Task to complete
Of the lines below, copy those that hold the word "cone".

[Object correspondence data]
--------------------

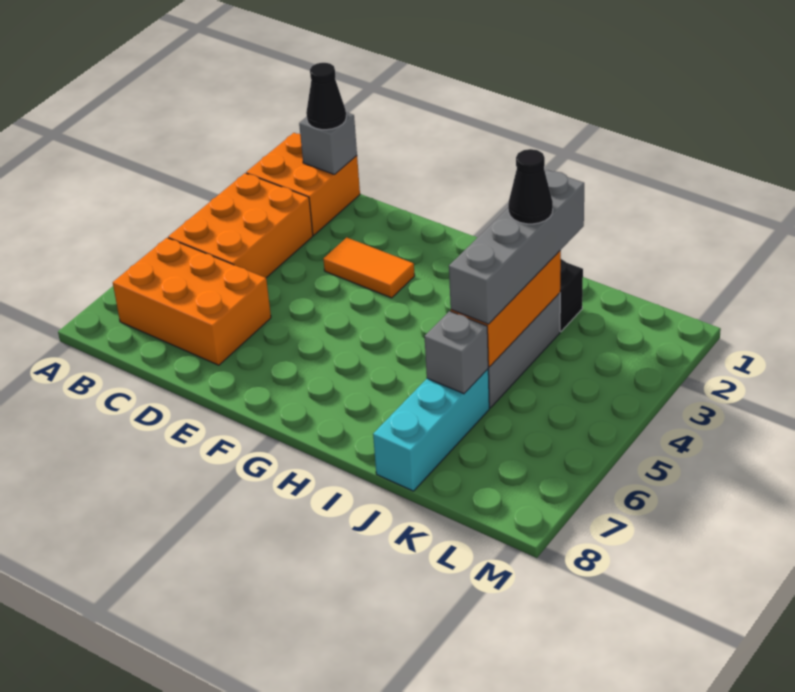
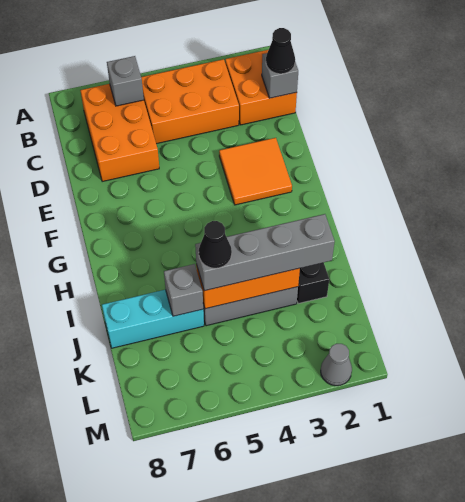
none -> grey brick B6 level 2
orange tile E3:F3 level 1 -> orange tile E2:F3 level 1
black cone J3 level 4 -> black cone J5 level 4
none -> grey cone M2 level 1

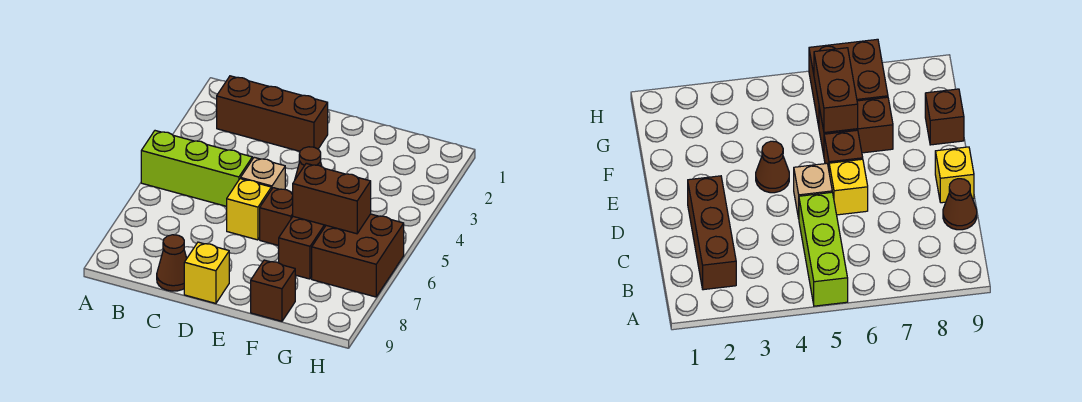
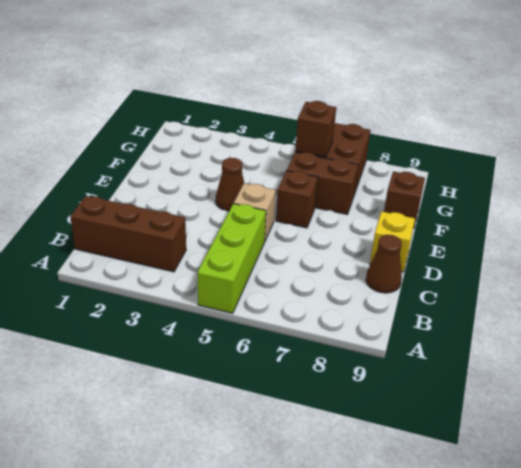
brown brick B2:D2 level 1 -> brown brick B1:B3 level 1
yellow brick D6 level 1 -> none
brown brick F6:G6 level 2 -> brown brick G6 level 2

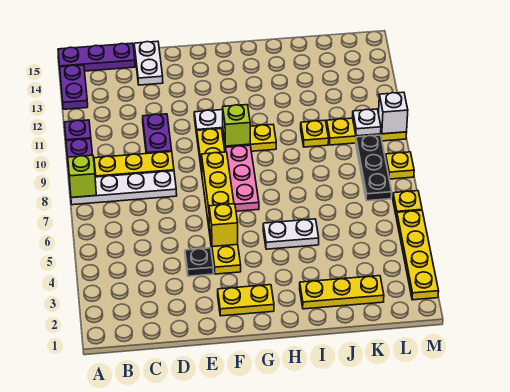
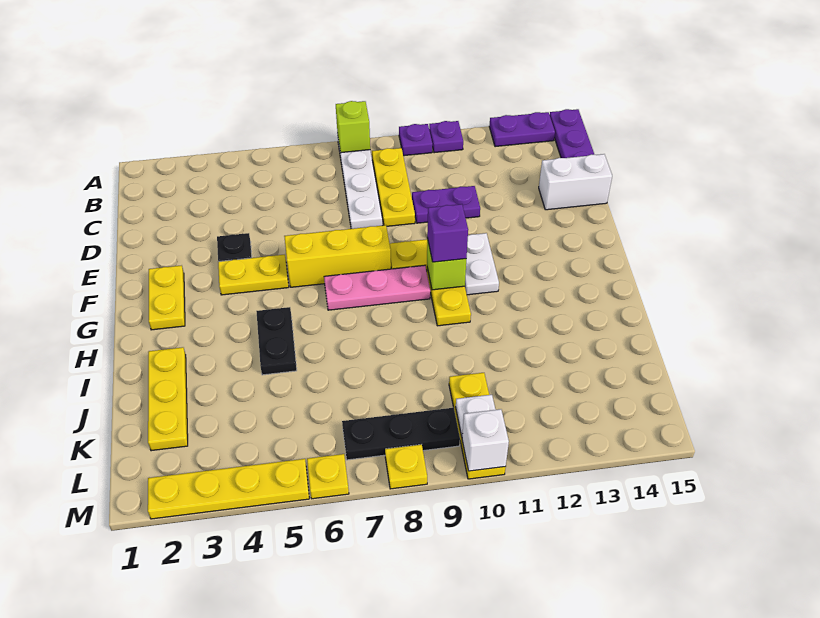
white plate D14:D15 level 1 -> white brick D14:D15 level 1
yellow brick F5 level 2 -> none
none -> purple brick G10 level 3
white plate H5:I5 level 1 -> black plate H5:I5 level 1
yellow plate J10 level 1 -> none

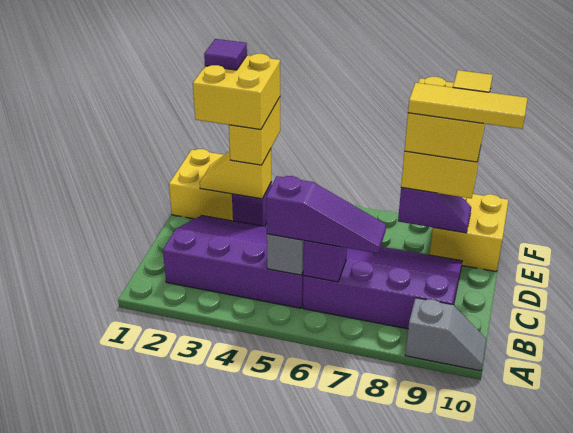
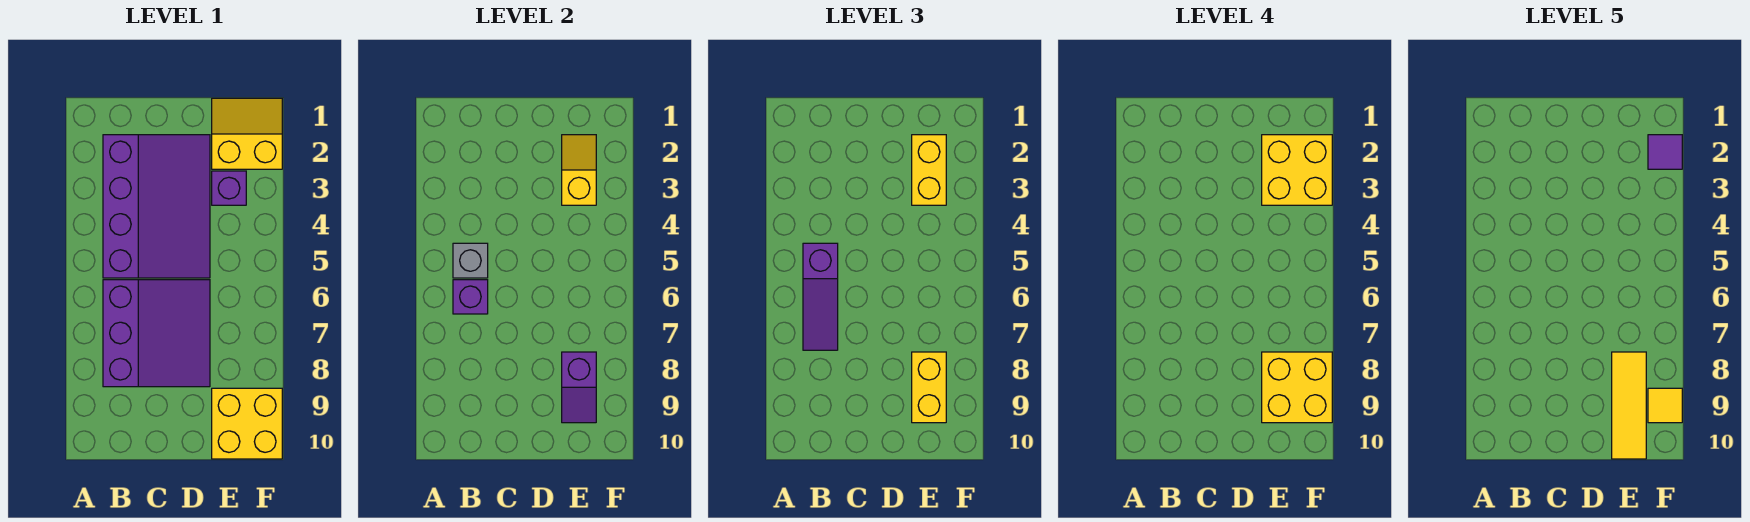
grey slope A9:A10 level 1 top 9 -> none
purple slope B6:D9 level 1 top B -> purple slope B6:D8 level 1 top B
yellow brick E1:F2 level 1 -> yellow slope E1:F2 level 1 top 2
yellow brick E3:F3 level 3 -> yellow brick E2:E3 level 3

--------------------

Task answer
black cone J3 level 4 -> black cone J5 level 4
none -> grey cone M2 level 1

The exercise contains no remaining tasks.